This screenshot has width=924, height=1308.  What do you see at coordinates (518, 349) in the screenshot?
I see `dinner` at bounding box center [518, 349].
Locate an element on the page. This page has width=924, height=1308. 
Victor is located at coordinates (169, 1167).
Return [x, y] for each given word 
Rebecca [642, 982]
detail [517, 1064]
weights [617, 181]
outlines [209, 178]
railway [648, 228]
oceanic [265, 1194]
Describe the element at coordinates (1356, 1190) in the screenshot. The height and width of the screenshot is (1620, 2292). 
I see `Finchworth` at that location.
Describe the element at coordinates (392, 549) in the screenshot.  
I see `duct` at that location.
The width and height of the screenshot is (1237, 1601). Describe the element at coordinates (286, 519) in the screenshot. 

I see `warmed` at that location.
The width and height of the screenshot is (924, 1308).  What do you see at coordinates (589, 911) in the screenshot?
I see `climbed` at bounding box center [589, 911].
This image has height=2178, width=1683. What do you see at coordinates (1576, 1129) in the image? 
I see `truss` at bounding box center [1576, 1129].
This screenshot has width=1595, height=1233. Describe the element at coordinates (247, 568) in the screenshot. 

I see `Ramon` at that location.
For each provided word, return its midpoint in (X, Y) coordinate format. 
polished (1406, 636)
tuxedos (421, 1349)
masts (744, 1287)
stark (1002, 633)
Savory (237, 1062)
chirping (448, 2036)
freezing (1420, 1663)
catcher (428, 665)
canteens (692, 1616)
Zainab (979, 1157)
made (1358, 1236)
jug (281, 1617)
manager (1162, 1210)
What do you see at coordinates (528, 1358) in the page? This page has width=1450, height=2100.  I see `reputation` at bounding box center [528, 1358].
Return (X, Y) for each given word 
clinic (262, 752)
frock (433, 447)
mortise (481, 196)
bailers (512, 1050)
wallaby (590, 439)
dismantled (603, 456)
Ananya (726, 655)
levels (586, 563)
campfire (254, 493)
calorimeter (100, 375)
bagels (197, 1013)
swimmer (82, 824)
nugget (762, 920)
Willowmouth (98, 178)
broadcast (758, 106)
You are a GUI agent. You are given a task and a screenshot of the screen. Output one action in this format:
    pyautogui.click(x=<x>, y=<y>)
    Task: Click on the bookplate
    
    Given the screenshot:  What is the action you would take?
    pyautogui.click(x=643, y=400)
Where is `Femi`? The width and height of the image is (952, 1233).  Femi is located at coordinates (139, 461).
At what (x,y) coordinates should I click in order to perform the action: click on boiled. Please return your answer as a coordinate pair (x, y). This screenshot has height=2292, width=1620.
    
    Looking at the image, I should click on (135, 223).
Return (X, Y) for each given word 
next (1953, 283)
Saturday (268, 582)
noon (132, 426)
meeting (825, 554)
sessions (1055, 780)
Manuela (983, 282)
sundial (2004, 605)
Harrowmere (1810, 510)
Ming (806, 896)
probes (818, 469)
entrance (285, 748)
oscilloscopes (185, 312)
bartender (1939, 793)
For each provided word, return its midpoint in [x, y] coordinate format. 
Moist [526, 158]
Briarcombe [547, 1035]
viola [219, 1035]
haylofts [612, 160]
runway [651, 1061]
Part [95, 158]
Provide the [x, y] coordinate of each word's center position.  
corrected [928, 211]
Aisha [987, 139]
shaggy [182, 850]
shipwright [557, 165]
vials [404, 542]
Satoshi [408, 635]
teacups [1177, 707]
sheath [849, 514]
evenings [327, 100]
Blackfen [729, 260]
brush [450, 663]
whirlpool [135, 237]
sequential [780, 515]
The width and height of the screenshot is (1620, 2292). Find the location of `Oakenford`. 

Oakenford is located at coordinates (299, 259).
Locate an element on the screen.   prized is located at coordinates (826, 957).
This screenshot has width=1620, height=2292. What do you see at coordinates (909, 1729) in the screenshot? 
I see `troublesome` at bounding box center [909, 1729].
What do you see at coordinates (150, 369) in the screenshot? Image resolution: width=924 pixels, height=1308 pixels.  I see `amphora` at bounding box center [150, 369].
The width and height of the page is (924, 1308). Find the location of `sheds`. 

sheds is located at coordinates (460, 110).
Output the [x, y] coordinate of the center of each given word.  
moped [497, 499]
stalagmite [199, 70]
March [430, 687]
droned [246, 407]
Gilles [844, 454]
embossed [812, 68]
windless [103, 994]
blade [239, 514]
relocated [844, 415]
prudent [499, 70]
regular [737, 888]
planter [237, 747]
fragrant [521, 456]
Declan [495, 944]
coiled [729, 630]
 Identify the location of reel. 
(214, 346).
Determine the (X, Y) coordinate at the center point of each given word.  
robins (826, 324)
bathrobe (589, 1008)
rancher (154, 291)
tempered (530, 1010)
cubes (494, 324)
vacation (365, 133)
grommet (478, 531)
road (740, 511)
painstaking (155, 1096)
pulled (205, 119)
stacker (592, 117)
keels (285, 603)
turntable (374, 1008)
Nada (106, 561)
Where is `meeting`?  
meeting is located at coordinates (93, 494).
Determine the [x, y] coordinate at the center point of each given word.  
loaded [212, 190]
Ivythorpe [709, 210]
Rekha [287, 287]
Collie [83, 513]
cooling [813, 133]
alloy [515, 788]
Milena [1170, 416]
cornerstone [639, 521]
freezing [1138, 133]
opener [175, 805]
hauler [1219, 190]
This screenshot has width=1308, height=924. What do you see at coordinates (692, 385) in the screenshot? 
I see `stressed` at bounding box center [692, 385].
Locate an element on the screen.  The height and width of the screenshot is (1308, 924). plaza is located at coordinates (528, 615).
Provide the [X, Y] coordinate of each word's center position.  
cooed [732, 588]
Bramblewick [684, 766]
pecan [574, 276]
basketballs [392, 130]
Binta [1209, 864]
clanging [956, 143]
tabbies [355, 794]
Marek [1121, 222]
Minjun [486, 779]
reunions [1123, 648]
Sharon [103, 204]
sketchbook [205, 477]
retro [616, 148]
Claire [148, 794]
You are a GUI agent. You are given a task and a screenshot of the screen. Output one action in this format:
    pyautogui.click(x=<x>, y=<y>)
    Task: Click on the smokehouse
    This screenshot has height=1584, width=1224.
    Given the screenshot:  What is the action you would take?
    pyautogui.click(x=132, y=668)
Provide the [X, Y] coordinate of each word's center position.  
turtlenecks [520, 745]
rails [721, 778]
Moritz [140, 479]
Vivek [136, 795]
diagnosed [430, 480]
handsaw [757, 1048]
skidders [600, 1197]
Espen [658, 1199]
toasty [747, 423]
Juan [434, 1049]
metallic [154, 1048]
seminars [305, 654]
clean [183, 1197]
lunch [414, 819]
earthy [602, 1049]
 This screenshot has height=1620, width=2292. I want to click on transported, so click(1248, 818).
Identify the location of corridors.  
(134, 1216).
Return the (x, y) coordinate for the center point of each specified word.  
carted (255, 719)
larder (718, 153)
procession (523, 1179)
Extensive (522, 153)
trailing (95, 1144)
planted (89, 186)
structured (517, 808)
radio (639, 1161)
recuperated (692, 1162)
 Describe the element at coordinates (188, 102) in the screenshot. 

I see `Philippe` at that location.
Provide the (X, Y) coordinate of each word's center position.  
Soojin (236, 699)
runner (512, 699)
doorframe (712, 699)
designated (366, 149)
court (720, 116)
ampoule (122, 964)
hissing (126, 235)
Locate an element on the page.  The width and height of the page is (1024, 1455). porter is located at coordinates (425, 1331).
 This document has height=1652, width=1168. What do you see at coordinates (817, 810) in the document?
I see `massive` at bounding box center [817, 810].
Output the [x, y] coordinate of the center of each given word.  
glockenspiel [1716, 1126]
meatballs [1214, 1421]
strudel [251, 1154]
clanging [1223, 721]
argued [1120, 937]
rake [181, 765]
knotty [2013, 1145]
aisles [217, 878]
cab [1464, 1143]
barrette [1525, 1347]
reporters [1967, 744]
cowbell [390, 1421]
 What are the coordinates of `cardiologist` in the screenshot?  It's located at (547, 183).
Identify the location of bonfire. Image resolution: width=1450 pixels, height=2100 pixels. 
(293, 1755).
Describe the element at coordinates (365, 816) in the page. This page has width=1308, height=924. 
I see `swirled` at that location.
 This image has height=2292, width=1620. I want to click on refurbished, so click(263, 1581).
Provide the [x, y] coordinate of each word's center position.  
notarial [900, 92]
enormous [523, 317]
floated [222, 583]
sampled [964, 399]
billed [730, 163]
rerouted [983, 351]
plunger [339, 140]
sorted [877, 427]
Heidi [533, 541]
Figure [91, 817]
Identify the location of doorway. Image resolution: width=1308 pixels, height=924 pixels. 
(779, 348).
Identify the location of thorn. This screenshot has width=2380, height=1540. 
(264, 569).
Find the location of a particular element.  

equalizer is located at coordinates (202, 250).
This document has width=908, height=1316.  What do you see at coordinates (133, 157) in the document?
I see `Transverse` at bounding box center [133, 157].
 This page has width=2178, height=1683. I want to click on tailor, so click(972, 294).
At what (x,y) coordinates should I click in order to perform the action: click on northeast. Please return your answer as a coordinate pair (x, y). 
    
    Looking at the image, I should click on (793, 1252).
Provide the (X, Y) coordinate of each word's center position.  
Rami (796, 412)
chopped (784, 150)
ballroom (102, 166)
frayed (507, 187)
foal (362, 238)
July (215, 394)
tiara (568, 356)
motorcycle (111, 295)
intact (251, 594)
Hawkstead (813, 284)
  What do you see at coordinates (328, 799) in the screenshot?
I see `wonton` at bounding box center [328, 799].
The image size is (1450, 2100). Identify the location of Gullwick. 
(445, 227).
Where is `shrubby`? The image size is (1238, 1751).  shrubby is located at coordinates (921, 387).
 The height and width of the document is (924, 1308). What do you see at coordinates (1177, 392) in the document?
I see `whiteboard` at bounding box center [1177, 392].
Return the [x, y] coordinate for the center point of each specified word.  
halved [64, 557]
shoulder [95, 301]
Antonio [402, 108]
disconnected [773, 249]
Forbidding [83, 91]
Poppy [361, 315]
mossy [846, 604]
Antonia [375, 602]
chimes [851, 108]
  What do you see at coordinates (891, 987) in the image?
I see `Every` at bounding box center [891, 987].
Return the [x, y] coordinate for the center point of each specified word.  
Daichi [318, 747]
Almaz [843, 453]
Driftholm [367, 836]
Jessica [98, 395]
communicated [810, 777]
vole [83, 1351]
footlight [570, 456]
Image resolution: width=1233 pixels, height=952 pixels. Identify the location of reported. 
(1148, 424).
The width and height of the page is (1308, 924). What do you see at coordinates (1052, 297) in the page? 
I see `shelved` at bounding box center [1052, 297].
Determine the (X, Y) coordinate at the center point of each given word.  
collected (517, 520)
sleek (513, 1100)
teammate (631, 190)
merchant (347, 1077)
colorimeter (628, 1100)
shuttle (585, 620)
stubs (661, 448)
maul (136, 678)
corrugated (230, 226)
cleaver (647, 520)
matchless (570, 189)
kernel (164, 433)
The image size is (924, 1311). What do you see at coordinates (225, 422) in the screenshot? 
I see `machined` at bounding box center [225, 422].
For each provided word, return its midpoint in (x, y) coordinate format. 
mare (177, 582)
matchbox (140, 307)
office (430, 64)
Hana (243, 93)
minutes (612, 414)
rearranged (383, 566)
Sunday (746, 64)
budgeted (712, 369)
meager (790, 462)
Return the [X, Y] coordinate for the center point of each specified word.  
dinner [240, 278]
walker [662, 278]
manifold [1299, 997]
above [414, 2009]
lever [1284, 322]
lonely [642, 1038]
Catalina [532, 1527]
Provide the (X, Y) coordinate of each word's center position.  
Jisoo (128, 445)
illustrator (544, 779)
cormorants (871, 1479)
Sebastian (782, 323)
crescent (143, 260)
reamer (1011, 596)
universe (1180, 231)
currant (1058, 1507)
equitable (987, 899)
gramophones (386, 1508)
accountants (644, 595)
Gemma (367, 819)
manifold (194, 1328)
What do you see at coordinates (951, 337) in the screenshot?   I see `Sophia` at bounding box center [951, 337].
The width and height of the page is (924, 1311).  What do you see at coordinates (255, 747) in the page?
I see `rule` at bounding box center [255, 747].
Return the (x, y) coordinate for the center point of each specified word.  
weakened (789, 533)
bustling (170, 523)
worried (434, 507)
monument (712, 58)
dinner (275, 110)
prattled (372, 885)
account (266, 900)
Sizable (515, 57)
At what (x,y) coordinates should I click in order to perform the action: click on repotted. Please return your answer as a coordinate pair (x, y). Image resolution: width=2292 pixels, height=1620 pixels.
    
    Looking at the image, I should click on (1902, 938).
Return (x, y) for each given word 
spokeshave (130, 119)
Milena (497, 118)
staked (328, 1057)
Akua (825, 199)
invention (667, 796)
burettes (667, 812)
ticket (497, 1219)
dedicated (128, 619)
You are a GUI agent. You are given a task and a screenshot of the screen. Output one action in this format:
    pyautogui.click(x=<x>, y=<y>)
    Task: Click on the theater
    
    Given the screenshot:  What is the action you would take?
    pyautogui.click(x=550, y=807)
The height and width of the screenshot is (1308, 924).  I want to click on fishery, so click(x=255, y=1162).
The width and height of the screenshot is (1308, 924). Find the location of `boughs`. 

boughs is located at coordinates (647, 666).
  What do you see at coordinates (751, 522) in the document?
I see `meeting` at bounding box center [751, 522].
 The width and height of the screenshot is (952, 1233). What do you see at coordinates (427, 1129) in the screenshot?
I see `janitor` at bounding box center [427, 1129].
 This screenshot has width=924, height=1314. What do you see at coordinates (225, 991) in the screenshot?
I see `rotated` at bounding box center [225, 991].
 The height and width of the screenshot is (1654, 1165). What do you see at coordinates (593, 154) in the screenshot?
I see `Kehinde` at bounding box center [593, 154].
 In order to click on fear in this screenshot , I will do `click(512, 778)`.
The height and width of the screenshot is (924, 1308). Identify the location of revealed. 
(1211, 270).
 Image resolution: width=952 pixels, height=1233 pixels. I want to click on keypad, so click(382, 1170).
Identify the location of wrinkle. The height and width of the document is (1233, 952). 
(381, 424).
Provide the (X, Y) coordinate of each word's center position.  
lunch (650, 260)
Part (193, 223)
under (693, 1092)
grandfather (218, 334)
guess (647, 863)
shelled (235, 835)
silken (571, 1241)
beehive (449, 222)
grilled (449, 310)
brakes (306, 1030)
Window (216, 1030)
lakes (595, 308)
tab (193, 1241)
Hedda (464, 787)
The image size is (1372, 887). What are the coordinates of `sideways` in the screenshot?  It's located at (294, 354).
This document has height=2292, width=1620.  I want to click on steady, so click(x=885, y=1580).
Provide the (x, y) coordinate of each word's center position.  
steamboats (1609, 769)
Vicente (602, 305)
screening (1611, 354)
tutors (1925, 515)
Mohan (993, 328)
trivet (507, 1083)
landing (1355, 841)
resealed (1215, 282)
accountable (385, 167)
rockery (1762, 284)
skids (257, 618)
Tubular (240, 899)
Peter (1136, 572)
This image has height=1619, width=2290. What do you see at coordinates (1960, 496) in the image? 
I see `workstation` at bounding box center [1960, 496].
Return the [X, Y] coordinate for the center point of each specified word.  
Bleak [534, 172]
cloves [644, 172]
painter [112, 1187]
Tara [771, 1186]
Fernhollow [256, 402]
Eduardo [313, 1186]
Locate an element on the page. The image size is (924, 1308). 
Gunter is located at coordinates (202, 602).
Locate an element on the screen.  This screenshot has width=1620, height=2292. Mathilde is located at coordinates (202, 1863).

=-=-=-=-=

Exercise description — Locate every line of the records that contains the string "sheds" and copy each such line in full. Treat uppercase and lowercase as different.

Result of this task —
The width and height of the page is (924, 1308). Find the location of `sheds`. 
sheds is located at coordinates (460, 110).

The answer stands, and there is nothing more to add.